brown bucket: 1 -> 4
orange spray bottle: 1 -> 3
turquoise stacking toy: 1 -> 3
...
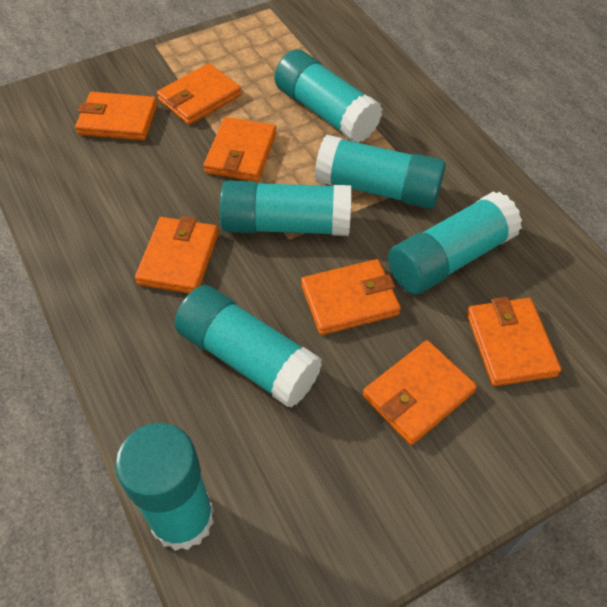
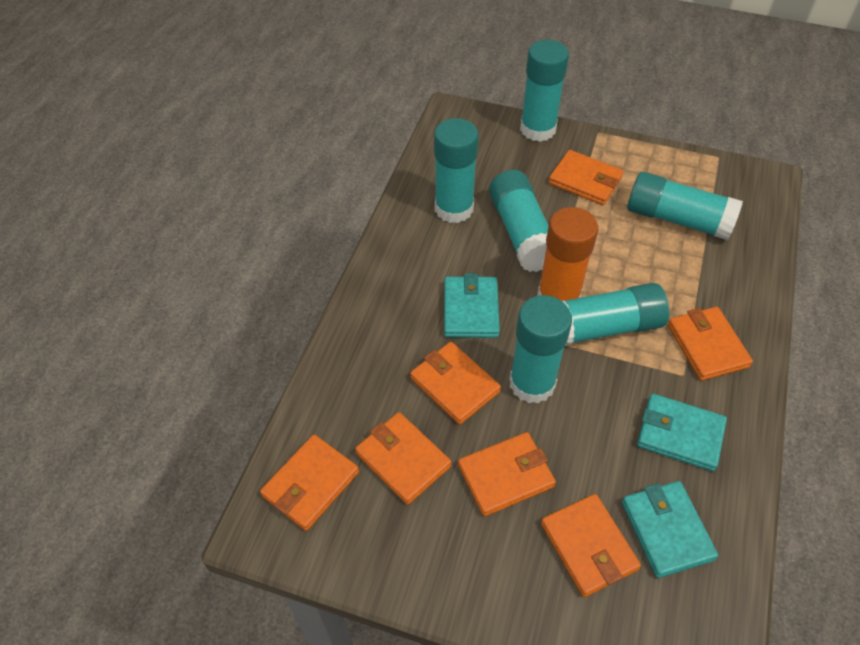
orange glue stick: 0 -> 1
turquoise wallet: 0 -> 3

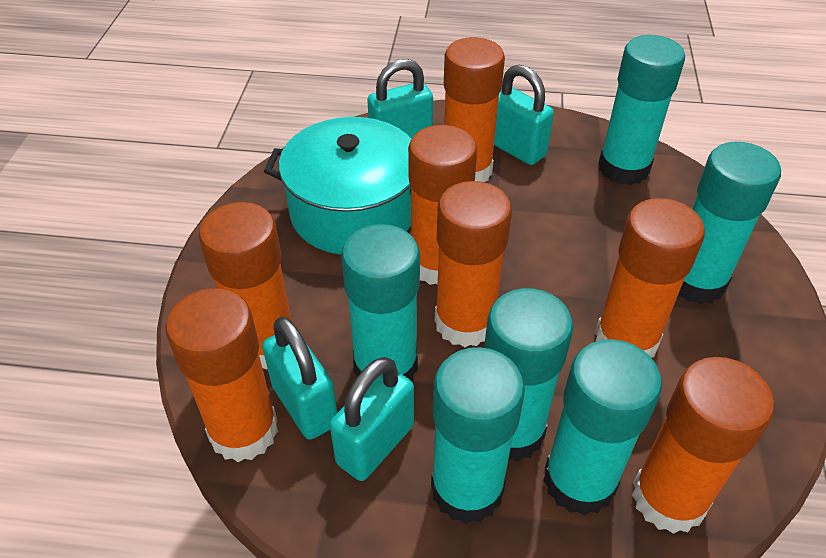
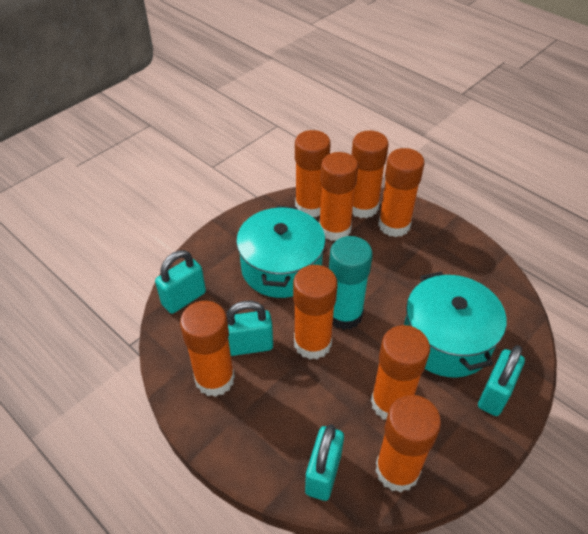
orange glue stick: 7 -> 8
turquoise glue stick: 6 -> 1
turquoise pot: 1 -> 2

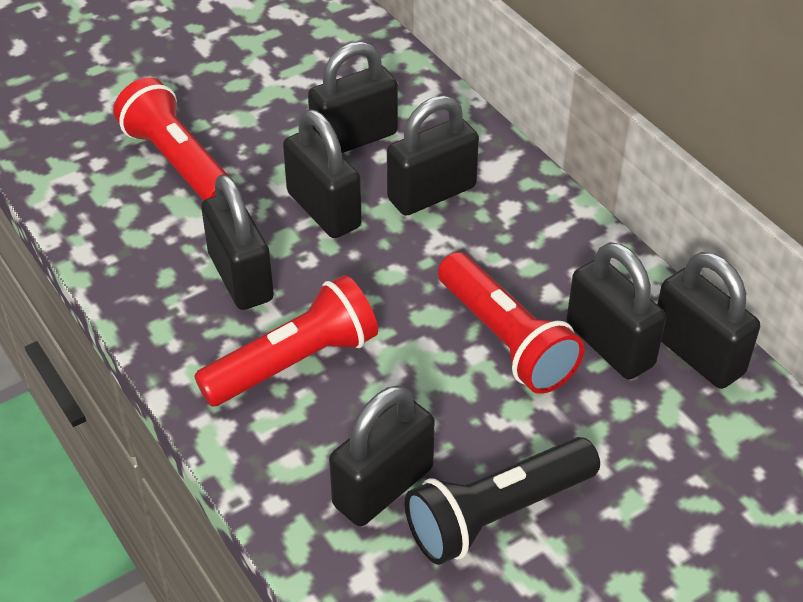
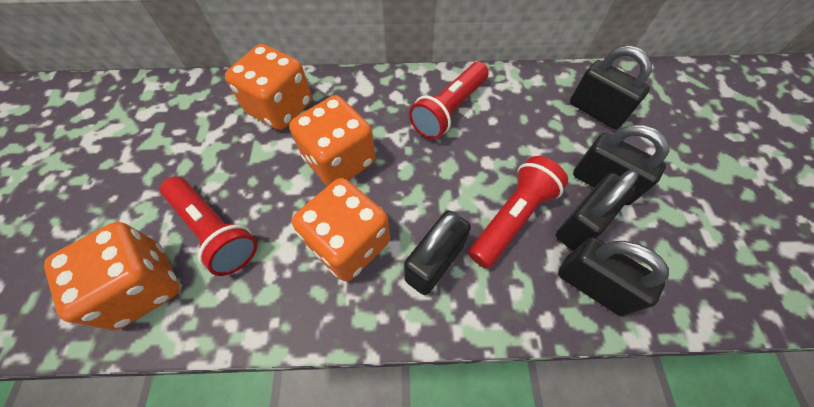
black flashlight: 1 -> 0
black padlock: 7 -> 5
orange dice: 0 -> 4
* * *
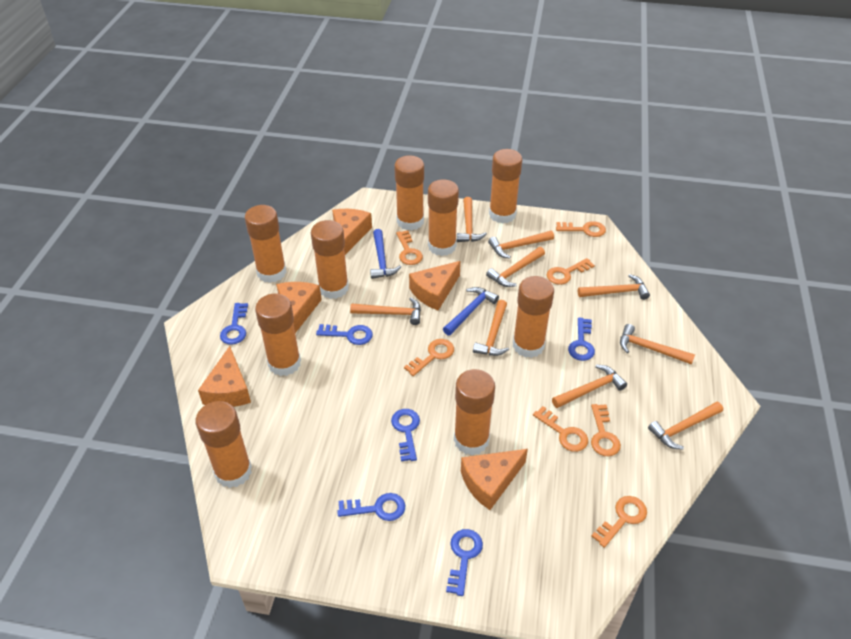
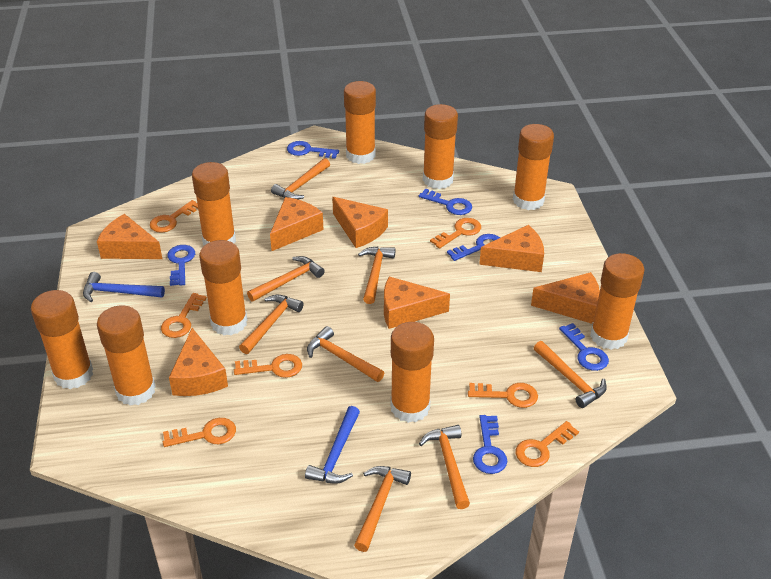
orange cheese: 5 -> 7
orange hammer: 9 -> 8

# What is needed
Within the material above, copy exactly the lines from the line that holds "orange spray bottle: 1 -> 3" up to and including the line that holds "turquoise stacking toy: 1 -> 3".

# Result of this exercise
orange spray bottle: 1 -> 3
turquoise stacking toy: 1 -> 3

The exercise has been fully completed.